→ **Entries provided**

-- Opening Marker --

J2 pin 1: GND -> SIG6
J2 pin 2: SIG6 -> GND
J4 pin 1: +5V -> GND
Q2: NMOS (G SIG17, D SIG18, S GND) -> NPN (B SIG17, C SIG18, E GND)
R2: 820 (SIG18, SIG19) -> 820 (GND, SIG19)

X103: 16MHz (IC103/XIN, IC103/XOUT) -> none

-- Closing Marker --
-- Opening Marker --

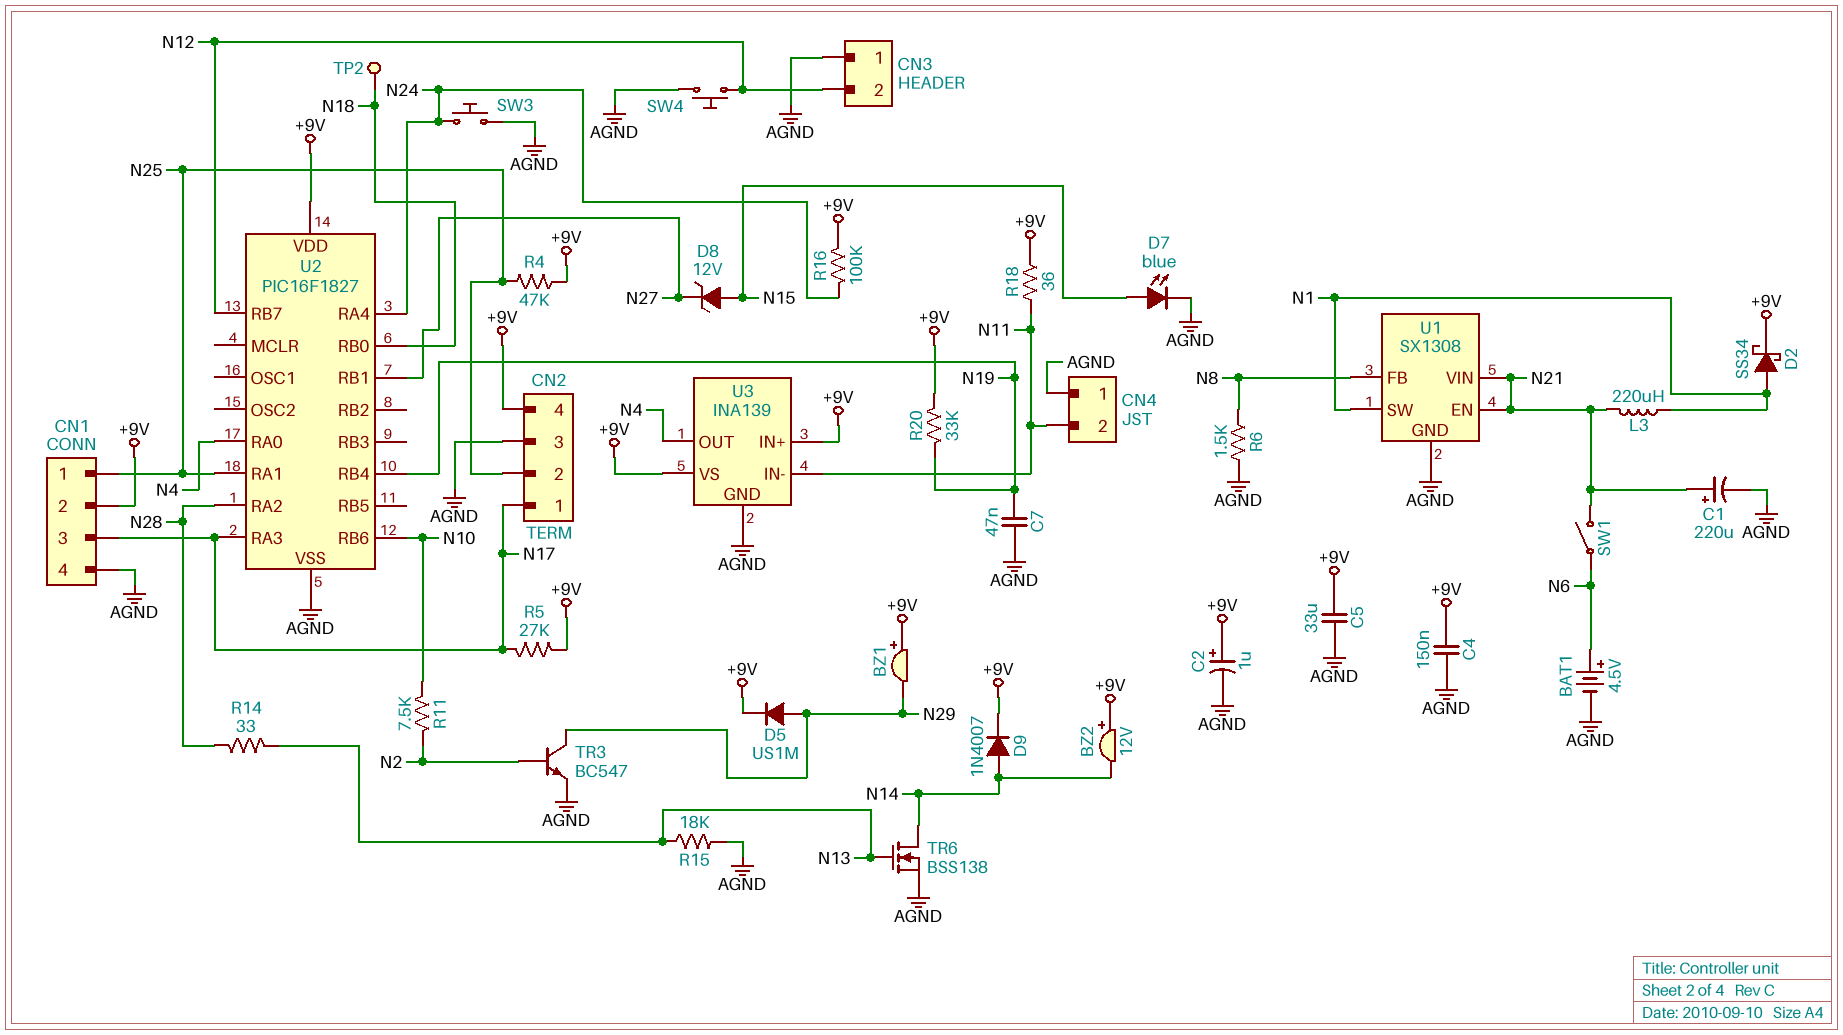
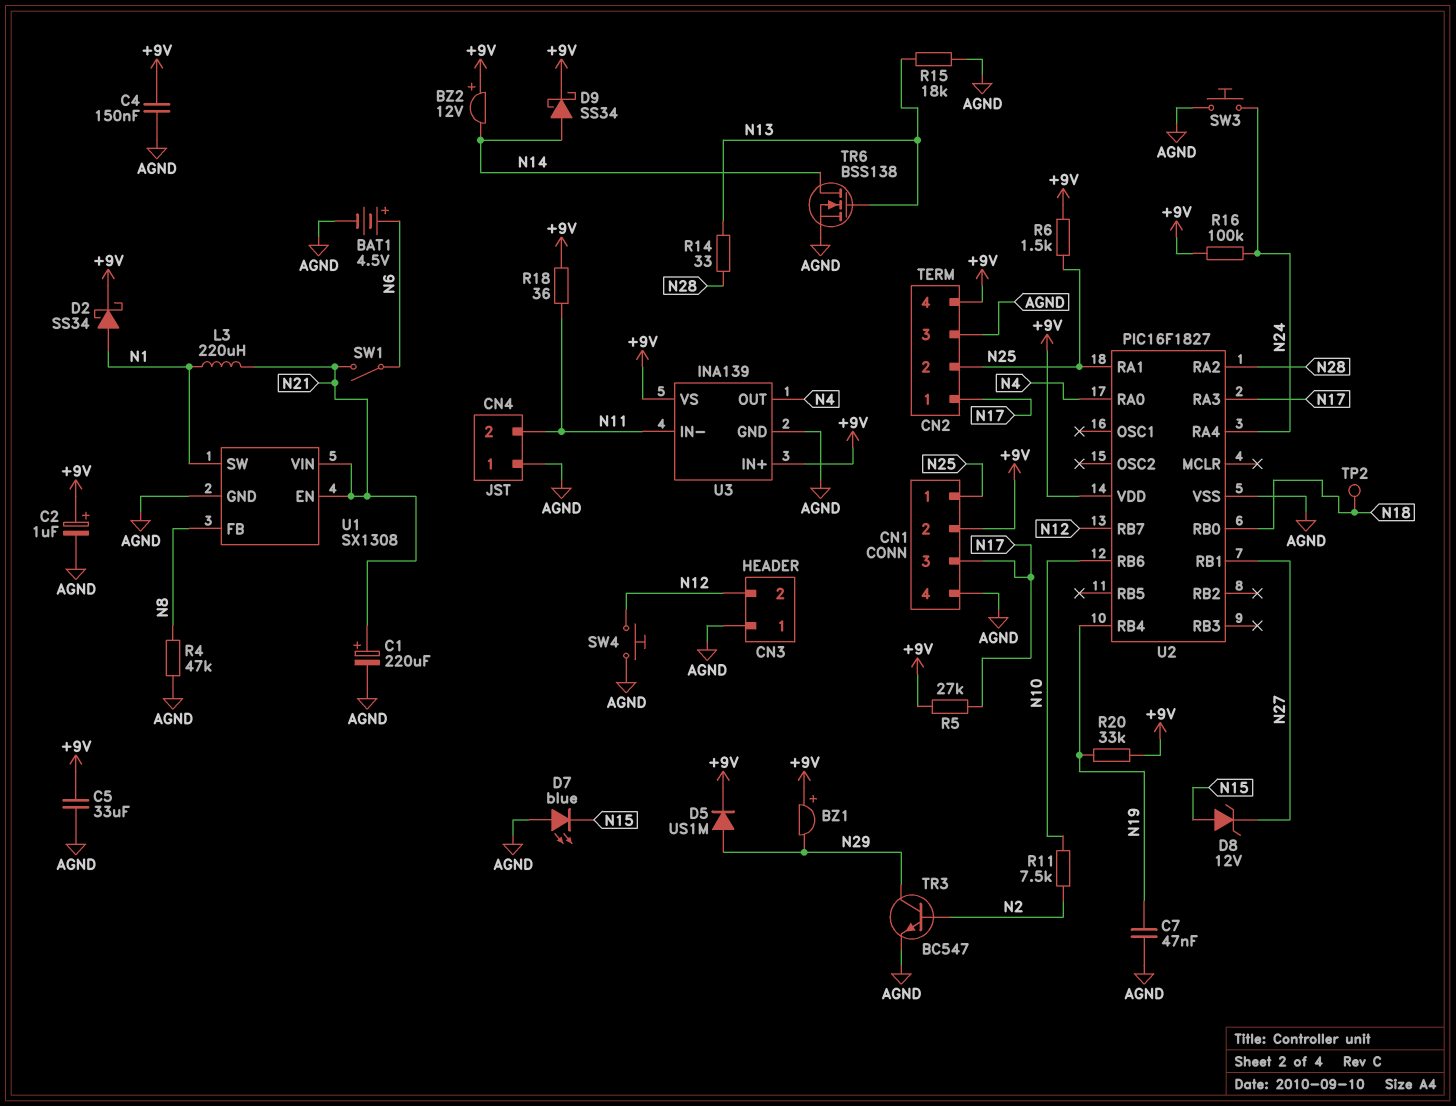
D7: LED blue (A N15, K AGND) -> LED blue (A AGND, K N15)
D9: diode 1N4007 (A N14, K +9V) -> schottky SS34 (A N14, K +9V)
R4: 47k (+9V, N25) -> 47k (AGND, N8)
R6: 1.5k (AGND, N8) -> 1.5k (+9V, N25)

-- Closing Marker --

Pick each line holding "AGND" out of the entries above and return it.

→ **Solution to this exercise**
D7: LED blue (A N15, K AGND) -> LED blue (A AGND, K N15)
R4: 47k (+9V, N25) -> 47k (AGND, N8)
R6: 1.5k (AGND, N8) -> 1.5k (+9V, N25)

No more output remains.